--- Exercise data Enclosed Below ---

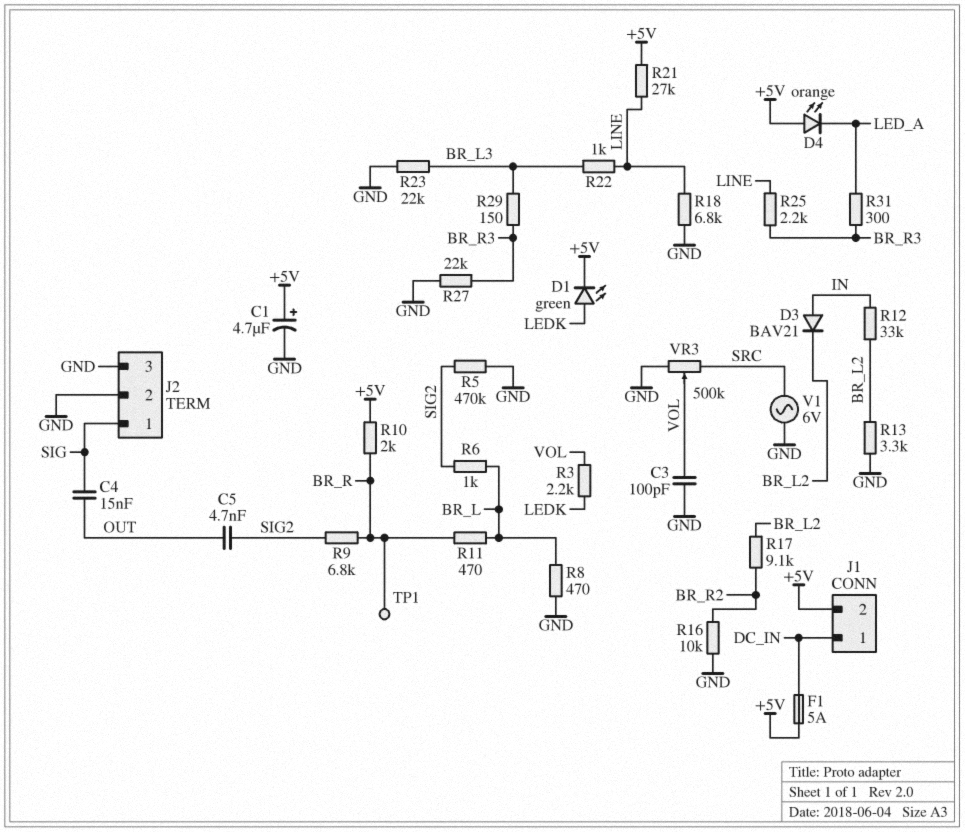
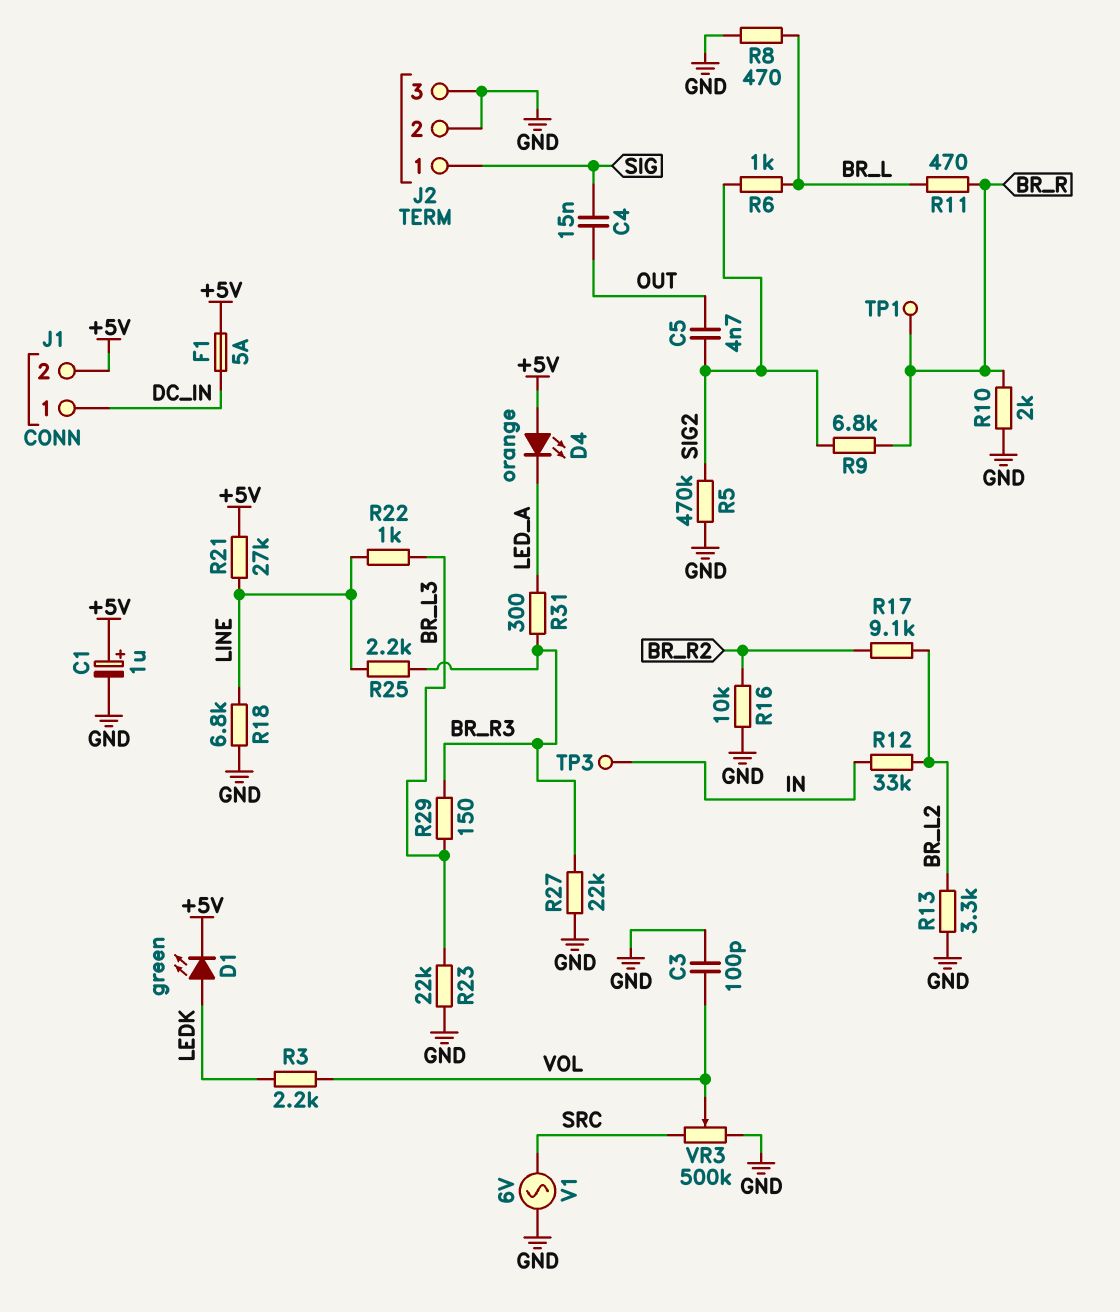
C1: 4.7uF (plus +5V, minus GND) -> 1uF (plus +5V, minus GND)
D3: diode BAV21 (A IN, K BR_L2) -> none
R10: 2k (+5V, BR_R) -> 2k (BR_R, GND)
TP3: none -> test point (IN)

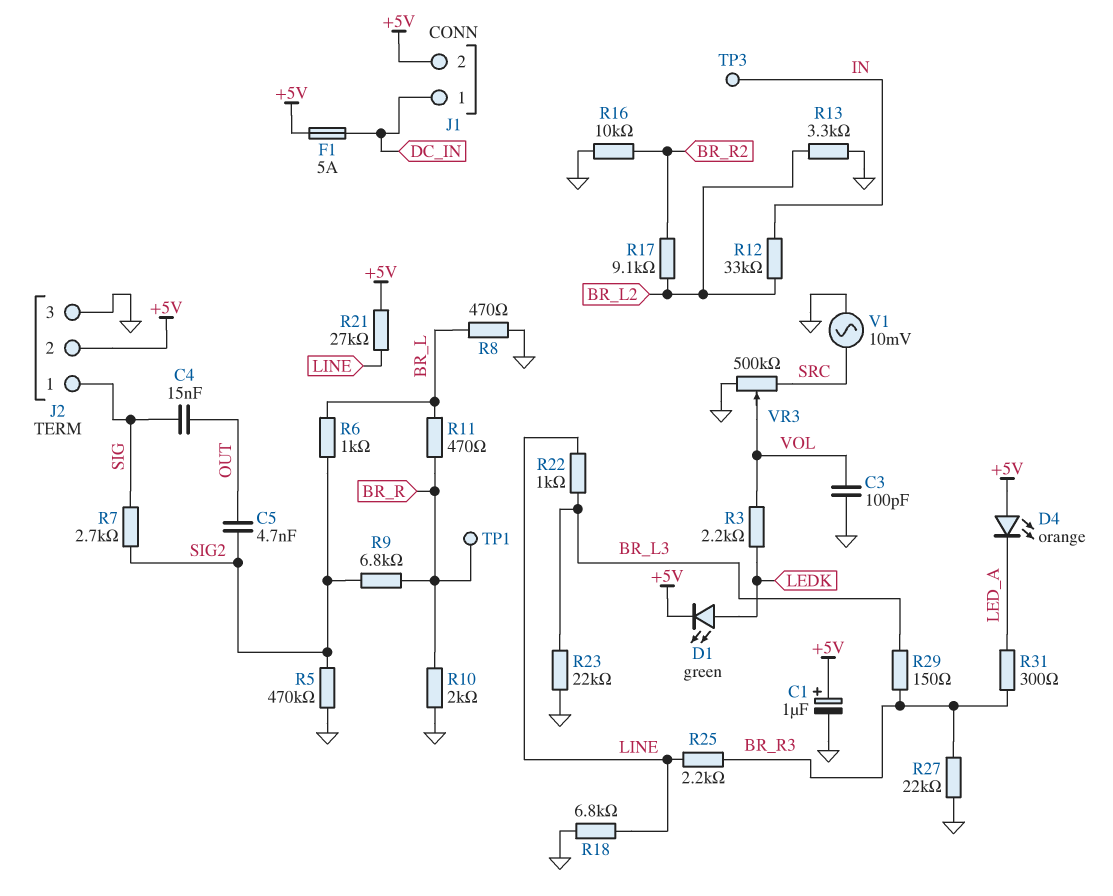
J2 pin 2: GND -> +5V
R7: none -> 2.7k (SIG, SIG2)
V1: AC 6V (GND, SRC) -> AC 10mV (GND, SRC)

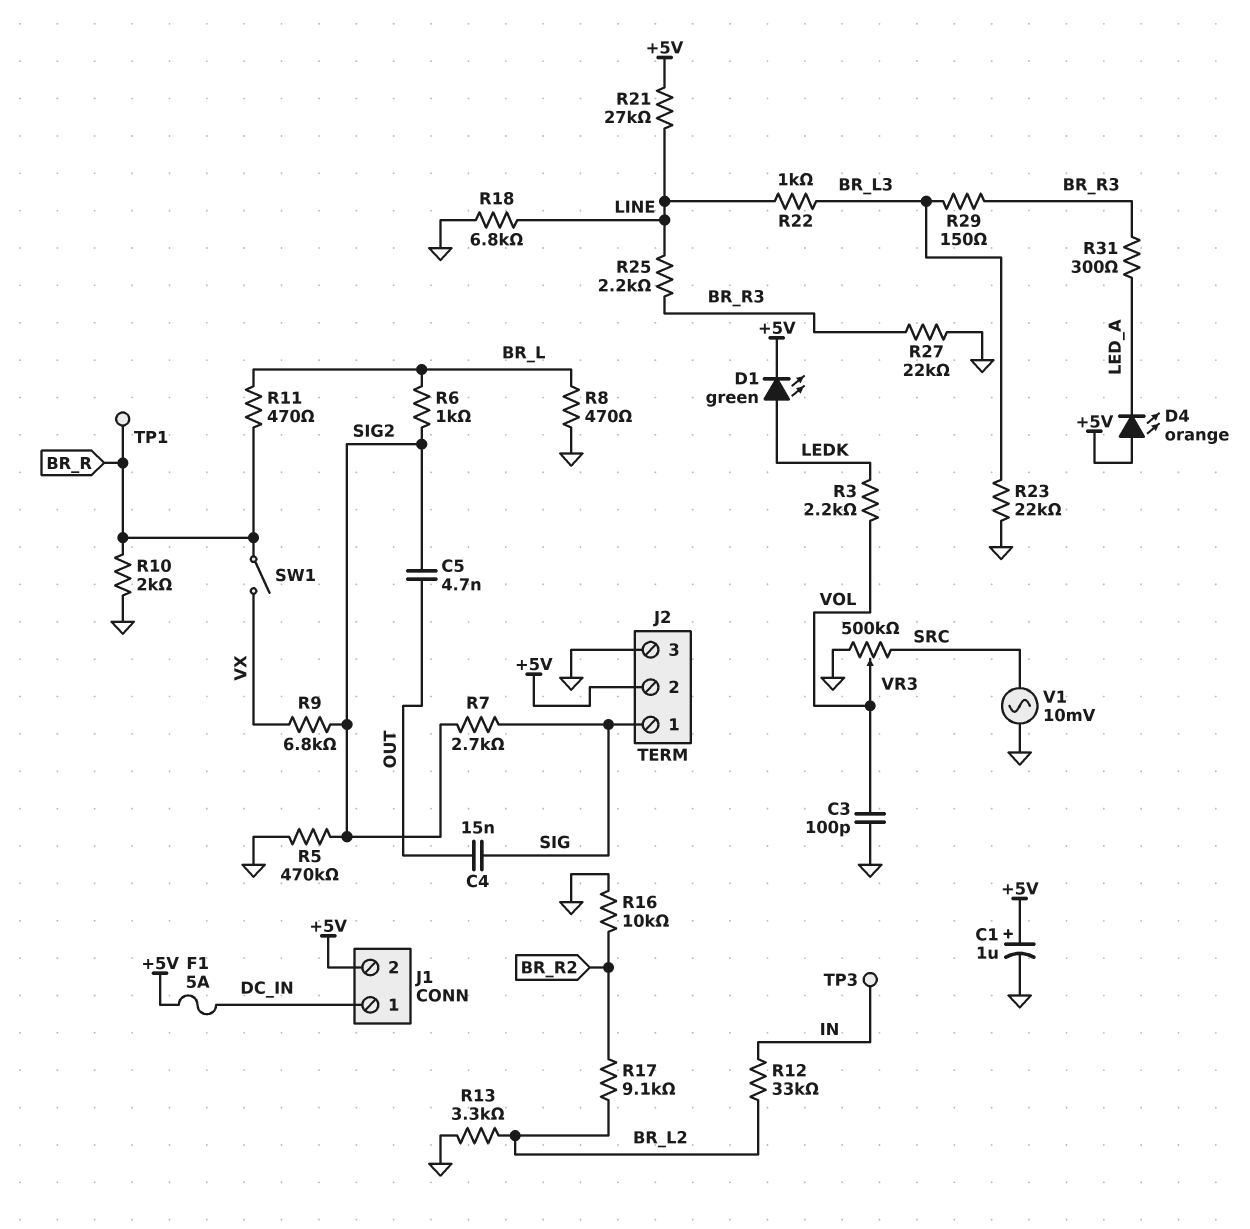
R9: 6.8k (BR_R, SIG2) -> 6.8k (SIG2, VX)
SW1: none -> switch (BR_R, VX)

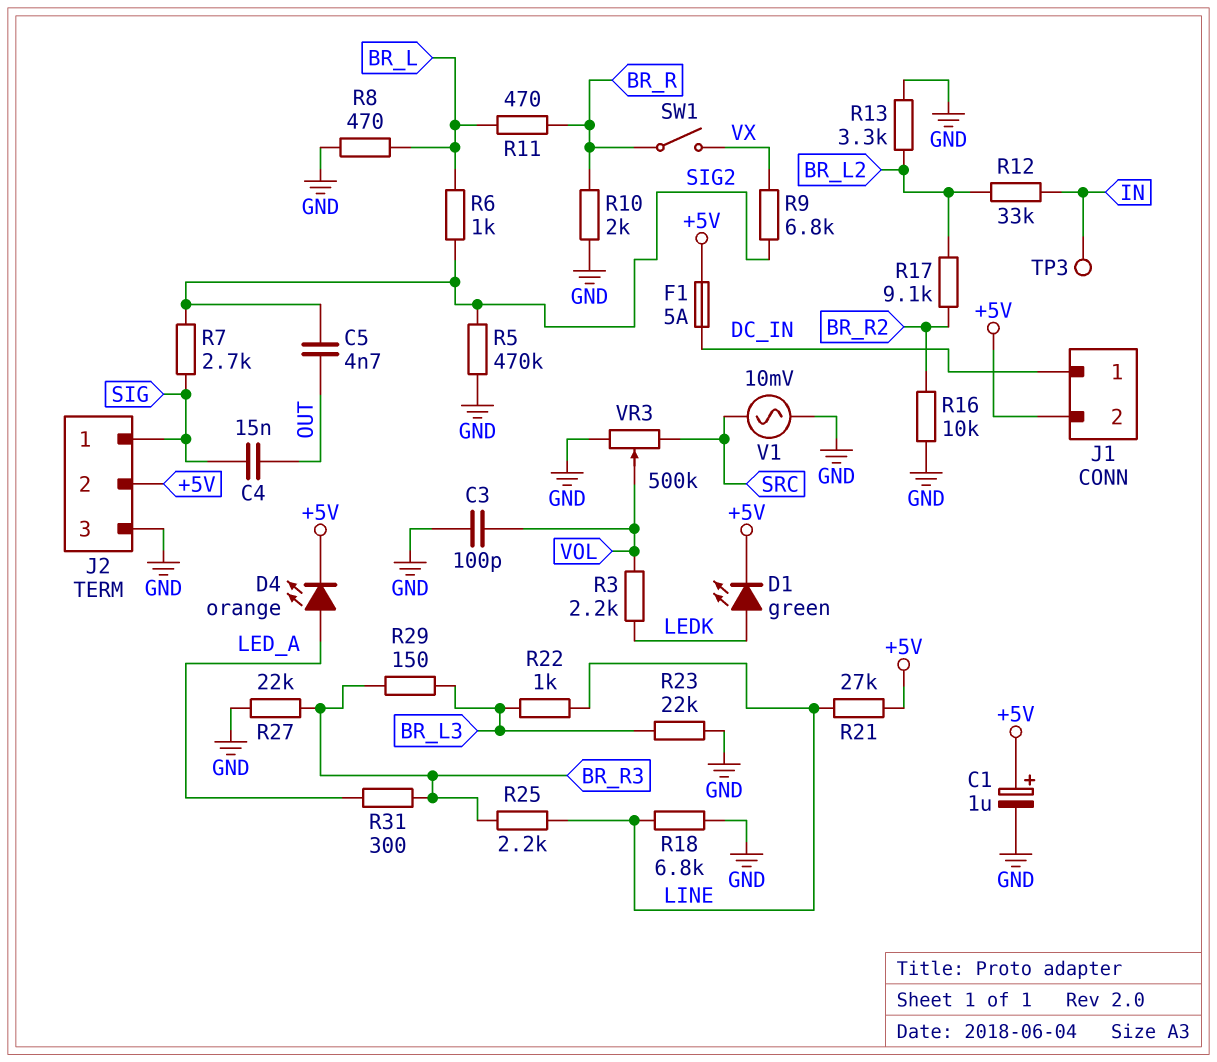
D4: LED orange (A +5V, K LED_A) -> LED orange (A LED_A, K +5V)
TP1: test point (BR_R) -> none

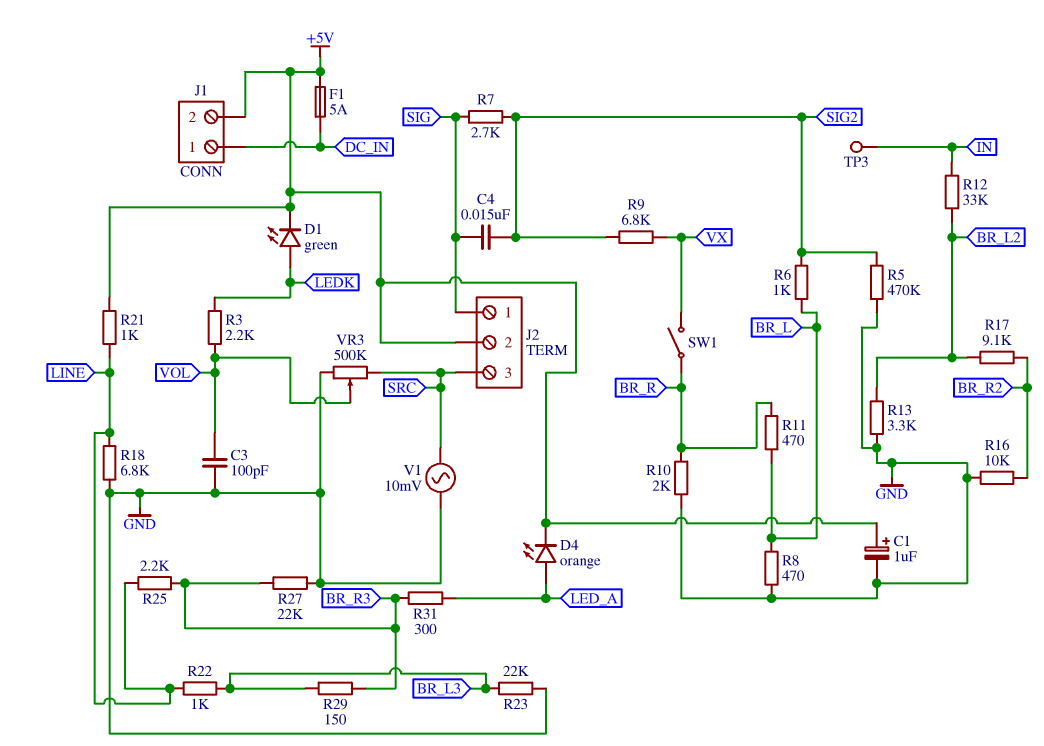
C4: 15nF (OUT, SIG) -> 15nF (SIG, SIG2)
C5: 4.7nF (OUT, SIG2) -> none
J2 pin 3: GND -> SRC
R21: 27k (+5V, LINE) -> 1k (+5V, LINE)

--- End of Enclosed Exercise data ---

Task prompt: Apart from the pictures, repeat every entry exactly.

Result of this exercise:
C1: 4.7uF (plus +5V, minus GND) -> 1uF (plus +5V, minus GND)
D3: diode BAV21 (A IN, K BR_L2) -> none
R10: 2k (+5V, BR_R) -> 2k (BR_R, GND)
TP3: none -> test point (IN)

J2 pin 2: GND -> +5V
R7: none -> 2.7k (SIG, SIG2)
V1: AC 6V (GND, SRC) -> AC 10mV (GND, SRC)

R9: 6.8k (BR_R, SIG2) -> 6.8k (SIG2, VX)
SW1: none -> switch (BR_R, VX)

D4: LED orange (A +5V, K LED_A) -> LED orange (A LED_A, K +5V)
TP1: test point (BR_R) -> none

C4: 15nF (OUT, SIG) -> 15nF (SIG, SIG2)
C5: 4.7nF (OUT, SIG2) -> none
J2 pin 3: GND -> SRC
R21: 27k (+5V, LINE) -> 1k (+5V, LINE)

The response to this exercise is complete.